■ Work request ■
Quote exactly, and only, the lines from the one containing "[(96,0),(96,35),(112,35),(112,0),(96,0)]" through the end of the material below. Skip pictures.

■ Data listing ■
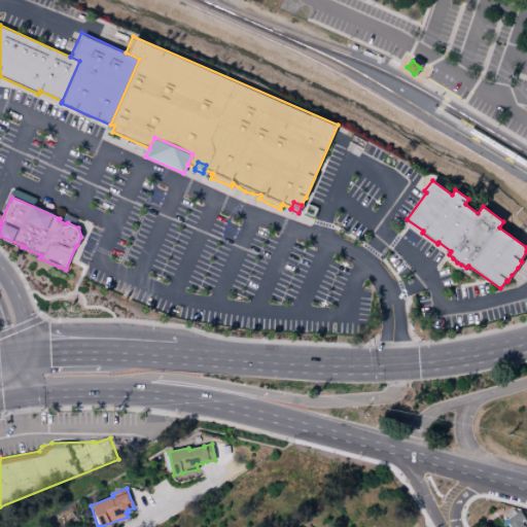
[(508,526),(502,516),(513,508),(515,513),(519,511),(524,519),(525,521),(522,523),(523,526),(524,526),(508,526)]
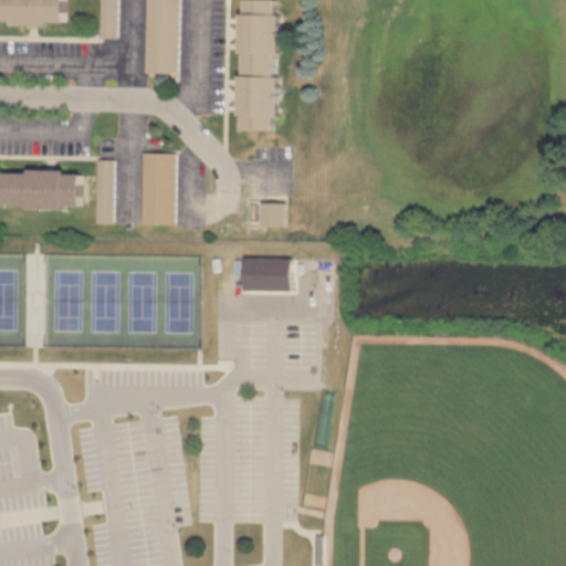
[(0,0),(0,22),(69,23),(69,0),(0,0)]
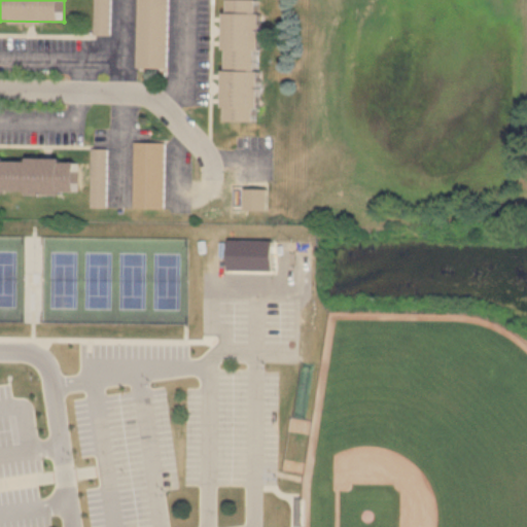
[(96,0),(96,35),(112,35),(112,0),(96,0)]
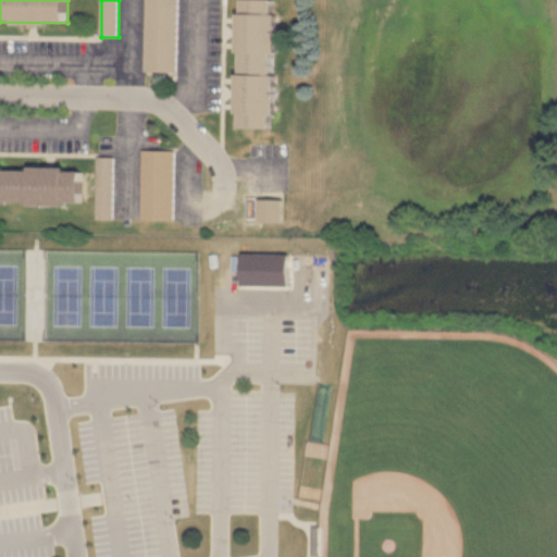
[(177,0),(146,0),(145,73),(177,74),(177,0)]
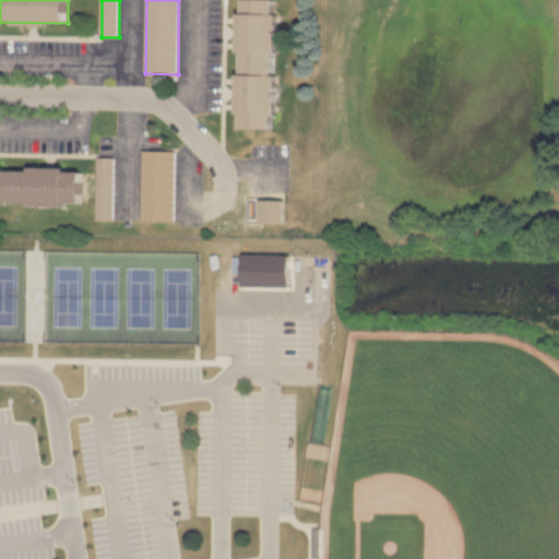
[(278,0),(241,0),(241,128),(278,128),(278,0)]
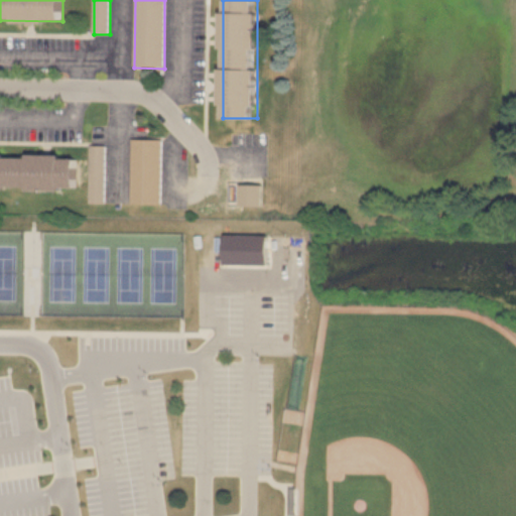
[(162,205),(162,139),(132,139),(132,205),(162,205)]
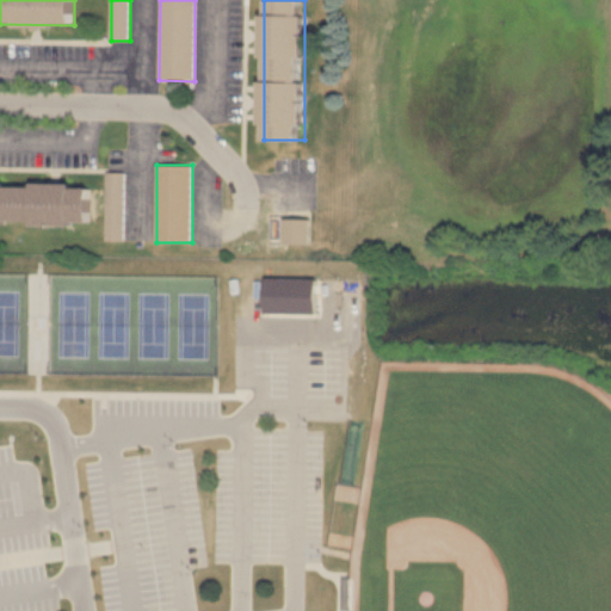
[(0,223),(92,226),(92,184),(0,183),(0,223)]
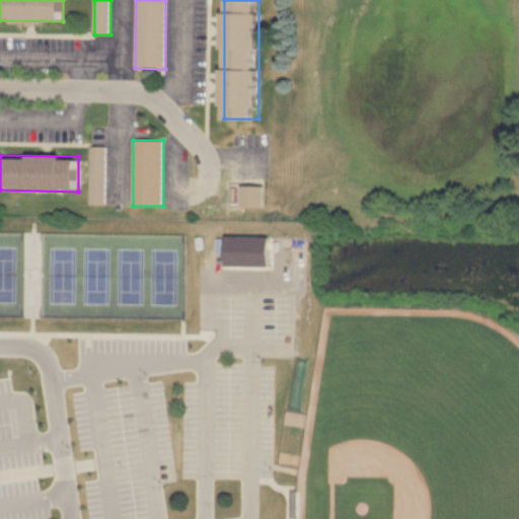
[(243,187),(243,198),(252,198),(252,187),(243,187)]
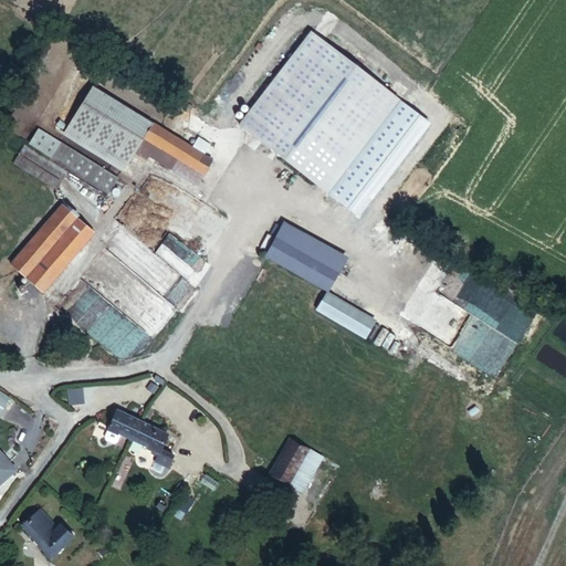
[(306,29),(238,127),(329,191),(398,94),(306,29)]
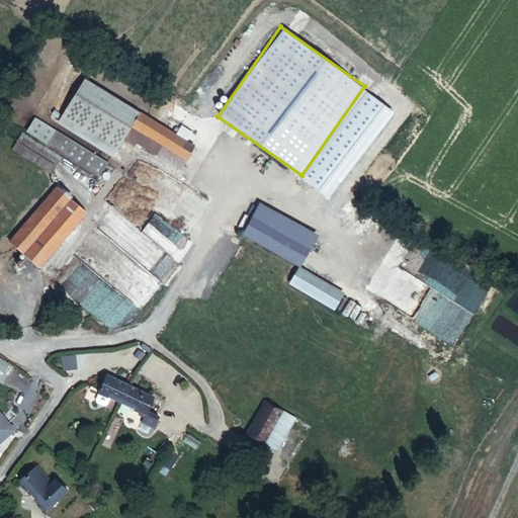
[(131,128),(120,122),(128,108),(83,83),(63,119),(118,151),(131,128)]
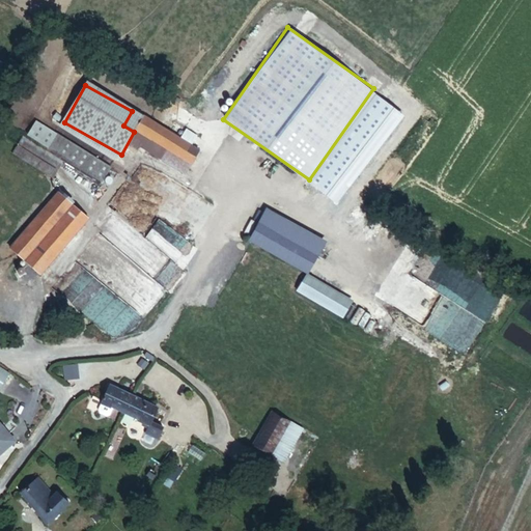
[(191,162),(199,148),(132,111),(123,126),(134,132),(191,162)]
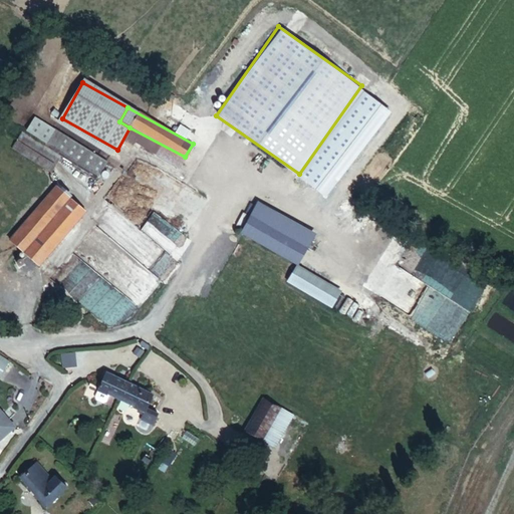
[(22,134),(37,143),(43,134),(28,125),(22,134)]
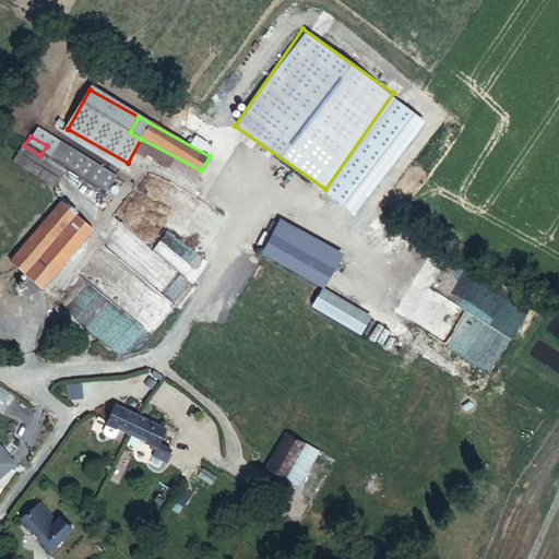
[(116,193),(123,180),(63,147),(56,161),(116,193)]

■ Output for this exercise ■
[(96,0),(96,35),(112,35),(112,0),(96,0)]
[(177,0),(146,0),(145,73),(177,74),(177,0)]
[(278,0),(241,0),(241,128),(278,128),(278,0)]
[(162,205),(162,139),(132,139),(132,205),(162,205)]
[(0,223),(92,226),(92,184),(0,183),(0,223)]
[(243,187),(243,198),(252,198),(252,187),(243,187)]
[(306,29),(238,127),(329,191),(398,94),(306,29)]
[(131,128),(120,122),(128,108),(83,83),(63,119),(118,151),(131,128)]
[(191,162),(199,148),(132,111),(123,126),(134,132),(191,162)]
[(22,134),(37,143),(43,134),(28,125),(22,134)]
[(116,193),(123,180),(63,147),(56,161),(116,193)]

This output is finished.